[Recorded data]
=== Section Start ===
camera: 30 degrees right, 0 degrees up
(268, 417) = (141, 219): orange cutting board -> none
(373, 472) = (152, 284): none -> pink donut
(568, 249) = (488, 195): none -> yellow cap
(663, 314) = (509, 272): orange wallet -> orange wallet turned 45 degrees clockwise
=== Section End ===
- _WHAT IS REQUIRED_
In the data above, which lines include "none"? Return those lines.

- _OUTPUT OF THE TASK_
(268, 417) = (141, 219): orange cutting board -> none
(373, 472) = (152, 284): none -> pink donut
(568, 249) = (488, 195): none -> yellow cap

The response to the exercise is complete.